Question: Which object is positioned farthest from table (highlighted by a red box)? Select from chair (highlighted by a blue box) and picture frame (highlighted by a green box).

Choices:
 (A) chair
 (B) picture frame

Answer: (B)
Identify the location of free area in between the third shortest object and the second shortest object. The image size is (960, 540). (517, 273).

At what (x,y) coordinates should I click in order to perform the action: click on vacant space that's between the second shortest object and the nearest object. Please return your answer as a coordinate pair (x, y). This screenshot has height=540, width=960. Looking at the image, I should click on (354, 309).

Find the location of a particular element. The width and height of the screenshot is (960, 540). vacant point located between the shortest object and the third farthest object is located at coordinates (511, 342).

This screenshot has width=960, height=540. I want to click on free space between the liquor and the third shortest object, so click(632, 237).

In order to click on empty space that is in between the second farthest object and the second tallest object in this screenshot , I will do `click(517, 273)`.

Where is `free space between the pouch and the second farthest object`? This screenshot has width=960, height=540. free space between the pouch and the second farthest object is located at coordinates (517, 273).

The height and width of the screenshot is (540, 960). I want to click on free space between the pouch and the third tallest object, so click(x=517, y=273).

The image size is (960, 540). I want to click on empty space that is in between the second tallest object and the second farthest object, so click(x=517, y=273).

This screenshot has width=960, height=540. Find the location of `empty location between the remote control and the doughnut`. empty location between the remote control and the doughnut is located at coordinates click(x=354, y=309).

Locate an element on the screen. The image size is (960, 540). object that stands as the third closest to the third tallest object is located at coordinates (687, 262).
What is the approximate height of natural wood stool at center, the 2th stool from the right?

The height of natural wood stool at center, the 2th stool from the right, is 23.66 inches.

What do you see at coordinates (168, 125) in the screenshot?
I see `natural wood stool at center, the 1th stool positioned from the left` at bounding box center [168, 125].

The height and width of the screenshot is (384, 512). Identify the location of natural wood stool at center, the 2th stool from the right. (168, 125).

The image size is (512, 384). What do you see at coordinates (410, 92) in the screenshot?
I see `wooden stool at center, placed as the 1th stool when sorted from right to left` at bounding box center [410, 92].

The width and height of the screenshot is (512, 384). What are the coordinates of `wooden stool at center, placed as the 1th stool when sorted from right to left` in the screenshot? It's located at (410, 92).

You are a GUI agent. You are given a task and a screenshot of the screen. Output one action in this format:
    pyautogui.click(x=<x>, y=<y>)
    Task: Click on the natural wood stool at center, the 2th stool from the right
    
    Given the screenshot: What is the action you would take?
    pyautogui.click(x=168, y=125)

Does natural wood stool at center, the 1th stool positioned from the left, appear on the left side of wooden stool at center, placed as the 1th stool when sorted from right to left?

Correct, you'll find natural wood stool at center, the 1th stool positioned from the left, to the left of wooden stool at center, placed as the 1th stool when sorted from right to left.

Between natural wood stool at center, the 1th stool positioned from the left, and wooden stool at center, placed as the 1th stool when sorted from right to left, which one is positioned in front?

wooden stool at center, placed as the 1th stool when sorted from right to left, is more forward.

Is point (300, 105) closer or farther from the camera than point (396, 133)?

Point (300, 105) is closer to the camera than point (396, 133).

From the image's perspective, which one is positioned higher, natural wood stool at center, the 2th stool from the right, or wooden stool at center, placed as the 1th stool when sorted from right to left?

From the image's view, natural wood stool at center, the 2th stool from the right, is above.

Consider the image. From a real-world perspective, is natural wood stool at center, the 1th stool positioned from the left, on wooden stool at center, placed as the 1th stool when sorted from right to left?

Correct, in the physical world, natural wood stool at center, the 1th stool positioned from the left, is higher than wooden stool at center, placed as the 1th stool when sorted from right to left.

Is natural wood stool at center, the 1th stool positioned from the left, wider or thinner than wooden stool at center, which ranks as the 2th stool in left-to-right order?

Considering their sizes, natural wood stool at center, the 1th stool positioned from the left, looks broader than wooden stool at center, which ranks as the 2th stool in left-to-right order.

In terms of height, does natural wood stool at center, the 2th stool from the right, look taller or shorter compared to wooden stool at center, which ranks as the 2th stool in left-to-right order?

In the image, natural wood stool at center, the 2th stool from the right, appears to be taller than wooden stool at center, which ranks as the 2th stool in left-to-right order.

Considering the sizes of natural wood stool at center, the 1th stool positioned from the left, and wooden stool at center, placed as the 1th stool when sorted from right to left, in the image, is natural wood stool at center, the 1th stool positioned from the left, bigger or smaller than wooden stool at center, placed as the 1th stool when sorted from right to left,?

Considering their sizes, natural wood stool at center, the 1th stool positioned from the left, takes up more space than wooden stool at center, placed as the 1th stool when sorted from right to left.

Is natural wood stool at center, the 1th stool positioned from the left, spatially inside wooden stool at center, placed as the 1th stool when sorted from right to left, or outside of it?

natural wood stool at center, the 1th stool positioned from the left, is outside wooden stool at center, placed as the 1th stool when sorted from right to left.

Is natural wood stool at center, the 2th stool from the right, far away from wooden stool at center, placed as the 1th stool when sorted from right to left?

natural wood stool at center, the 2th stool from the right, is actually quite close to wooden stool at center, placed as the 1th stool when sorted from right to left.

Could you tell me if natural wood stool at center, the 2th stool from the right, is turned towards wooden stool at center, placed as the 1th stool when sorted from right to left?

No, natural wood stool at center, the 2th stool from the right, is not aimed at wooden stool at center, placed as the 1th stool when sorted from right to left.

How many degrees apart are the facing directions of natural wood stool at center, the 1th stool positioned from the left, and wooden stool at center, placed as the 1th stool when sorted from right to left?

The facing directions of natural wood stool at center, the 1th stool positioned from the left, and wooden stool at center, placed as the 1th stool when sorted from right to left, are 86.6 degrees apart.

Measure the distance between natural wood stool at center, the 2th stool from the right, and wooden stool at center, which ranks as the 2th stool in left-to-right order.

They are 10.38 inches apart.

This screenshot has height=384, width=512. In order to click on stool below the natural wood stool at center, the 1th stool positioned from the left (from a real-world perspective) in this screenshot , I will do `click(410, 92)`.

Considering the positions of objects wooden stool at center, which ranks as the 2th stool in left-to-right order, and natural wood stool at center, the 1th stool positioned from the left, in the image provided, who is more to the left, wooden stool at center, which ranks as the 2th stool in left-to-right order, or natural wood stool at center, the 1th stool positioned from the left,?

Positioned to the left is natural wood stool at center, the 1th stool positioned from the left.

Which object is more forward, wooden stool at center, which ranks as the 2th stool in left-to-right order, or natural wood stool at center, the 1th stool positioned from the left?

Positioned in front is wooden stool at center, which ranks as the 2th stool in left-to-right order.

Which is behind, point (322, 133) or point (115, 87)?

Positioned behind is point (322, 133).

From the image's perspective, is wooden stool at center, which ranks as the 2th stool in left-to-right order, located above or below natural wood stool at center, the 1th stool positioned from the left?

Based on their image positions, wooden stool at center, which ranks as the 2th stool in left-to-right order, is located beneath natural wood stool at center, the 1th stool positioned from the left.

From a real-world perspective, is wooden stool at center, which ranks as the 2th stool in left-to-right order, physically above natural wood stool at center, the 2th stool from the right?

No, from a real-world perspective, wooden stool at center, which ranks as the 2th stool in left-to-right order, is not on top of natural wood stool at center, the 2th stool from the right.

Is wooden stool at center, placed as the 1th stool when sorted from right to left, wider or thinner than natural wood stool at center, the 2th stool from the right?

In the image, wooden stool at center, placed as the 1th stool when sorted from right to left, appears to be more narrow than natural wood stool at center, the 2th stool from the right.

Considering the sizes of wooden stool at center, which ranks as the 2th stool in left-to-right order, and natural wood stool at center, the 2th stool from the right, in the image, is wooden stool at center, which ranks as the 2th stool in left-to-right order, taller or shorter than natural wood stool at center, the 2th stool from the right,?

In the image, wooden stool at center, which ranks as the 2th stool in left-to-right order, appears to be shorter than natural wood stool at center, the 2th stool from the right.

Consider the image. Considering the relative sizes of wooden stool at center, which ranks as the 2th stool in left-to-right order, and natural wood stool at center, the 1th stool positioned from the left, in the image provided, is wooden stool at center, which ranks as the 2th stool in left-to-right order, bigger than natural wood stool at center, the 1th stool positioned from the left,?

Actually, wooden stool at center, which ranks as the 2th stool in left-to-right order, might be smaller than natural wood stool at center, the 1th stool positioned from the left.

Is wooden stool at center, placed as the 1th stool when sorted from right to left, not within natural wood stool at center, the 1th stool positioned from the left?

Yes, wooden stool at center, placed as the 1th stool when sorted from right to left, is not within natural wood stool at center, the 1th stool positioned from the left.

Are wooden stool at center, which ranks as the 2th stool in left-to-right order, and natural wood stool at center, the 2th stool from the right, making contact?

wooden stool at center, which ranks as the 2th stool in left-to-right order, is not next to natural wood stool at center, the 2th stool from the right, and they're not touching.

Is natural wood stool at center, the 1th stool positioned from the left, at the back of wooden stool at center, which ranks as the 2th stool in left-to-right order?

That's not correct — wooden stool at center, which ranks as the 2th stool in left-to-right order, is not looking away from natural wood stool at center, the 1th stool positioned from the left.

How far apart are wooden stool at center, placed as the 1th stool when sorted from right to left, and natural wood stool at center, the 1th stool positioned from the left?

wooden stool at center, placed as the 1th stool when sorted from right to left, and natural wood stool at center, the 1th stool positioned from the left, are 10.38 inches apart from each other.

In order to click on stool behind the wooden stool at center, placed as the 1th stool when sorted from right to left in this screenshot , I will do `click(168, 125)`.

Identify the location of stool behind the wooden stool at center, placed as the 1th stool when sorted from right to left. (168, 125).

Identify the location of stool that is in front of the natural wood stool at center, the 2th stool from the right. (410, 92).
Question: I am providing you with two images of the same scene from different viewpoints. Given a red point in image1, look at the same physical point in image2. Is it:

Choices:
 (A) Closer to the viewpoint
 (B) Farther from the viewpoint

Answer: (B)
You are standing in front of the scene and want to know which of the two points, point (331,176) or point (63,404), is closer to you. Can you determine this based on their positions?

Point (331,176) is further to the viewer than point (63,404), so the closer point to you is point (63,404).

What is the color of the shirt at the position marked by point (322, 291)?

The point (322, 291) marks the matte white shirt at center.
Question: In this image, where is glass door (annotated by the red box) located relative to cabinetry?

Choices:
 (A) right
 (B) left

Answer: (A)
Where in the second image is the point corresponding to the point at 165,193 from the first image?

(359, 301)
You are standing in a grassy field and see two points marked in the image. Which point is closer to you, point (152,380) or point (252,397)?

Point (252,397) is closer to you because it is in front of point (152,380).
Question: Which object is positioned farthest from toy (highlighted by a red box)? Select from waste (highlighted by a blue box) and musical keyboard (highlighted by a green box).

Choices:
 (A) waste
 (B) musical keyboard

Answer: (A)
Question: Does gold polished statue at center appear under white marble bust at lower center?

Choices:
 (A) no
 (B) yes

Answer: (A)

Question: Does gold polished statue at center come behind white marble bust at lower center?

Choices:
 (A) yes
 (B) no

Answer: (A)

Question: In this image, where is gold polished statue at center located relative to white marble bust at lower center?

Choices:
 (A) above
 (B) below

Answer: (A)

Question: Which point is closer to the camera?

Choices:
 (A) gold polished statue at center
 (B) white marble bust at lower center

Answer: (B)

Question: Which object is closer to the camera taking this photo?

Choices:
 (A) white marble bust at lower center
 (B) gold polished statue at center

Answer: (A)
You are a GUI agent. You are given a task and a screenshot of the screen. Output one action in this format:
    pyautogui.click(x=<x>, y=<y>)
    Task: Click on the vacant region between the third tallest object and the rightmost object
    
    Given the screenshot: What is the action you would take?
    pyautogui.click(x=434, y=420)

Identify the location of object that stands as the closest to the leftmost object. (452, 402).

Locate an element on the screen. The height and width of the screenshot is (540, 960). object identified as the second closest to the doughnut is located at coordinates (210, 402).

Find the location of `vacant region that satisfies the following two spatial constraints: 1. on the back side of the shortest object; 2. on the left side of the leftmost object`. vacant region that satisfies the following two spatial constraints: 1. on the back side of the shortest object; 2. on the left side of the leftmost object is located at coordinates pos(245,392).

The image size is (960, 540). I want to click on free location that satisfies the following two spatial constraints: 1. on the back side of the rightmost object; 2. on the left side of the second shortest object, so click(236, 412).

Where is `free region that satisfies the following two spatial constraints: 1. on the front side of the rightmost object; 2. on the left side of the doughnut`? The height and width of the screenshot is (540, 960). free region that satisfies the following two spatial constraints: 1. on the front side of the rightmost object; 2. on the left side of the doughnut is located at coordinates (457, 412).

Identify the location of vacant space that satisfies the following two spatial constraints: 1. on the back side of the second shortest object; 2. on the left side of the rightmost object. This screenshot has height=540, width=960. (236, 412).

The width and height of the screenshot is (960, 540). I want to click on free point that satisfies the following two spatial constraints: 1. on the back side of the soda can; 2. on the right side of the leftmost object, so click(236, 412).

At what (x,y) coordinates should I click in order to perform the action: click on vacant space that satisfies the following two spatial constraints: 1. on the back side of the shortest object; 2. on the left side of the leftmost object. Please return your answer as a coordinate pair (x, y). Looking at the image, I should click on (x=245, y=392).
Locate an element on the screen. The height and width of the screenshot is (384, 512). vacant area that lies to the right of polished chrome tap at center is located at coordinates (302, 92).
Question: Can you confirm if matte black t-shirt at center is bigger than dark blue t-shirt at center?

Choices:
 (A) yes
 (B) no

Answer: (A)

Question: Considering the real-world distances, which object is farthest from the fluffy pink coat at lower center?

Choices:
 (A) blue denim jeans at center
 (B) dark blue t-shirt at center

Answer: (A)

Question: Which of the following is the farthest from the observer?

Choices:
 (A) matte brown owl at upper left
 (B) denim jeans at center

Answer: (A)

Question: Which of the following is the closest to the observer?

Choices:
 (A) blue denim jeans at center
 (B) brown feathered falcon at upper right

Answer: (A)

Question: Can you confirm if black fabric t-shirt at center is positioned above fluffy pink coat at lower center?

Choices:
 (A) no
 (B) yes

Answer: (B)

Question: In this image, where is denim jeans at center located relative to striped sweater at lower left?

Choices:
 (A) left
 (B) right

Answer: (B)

================

Output as a numbered list the rows starting with the line that contains "on (354, 309)." and going on through the line that contains "This screenshot has width=960, height=540. Find", leaving out blank lines.

1. At what (x,y) coordinates should I click in order to perform the action: click on vacant space that's between the second shortest object and the nearest object. Please return your answer as a coordinate pair (x, y). This screenshot has height=540, width=960. Looking at the image, I should click on (354, 309).
2. Find the location of a particular element. The width and height of the screenshot is (960, 540). vacant point located between the shortest object and the third farthest object is located at coordinates (511, 342).
3. This screenshot has width=960, height=540. I want to click on free space between the liquor and the third shortest object, so click(632, 237).
4. In order to click on empty space that is in between the second farthest object and the second tallest object in this screenshot , I will do `click(517, 273)`.
5. Where is `free space between the pouch and the second farthest object`? This screenshot has width=960, height=540. free space between the pouch and the second farthest object is located at coordinates (517, 273).
6. The height and width of the screenshot is (540, 960). I want to click on free space between the pouch and the third tallest object, so click(x=517, y=273).
7. The image size is (960, 540). I want to click on empty space that is in between the second tallest object and the second farthest object, so click(x=517, y=273).
8. This screenshot has width=960, height=540. Find the location of `empty location between the remote control and the doughnut`. empty location between the remote control and the doughnut is located at coordinates click(x=354, y=309).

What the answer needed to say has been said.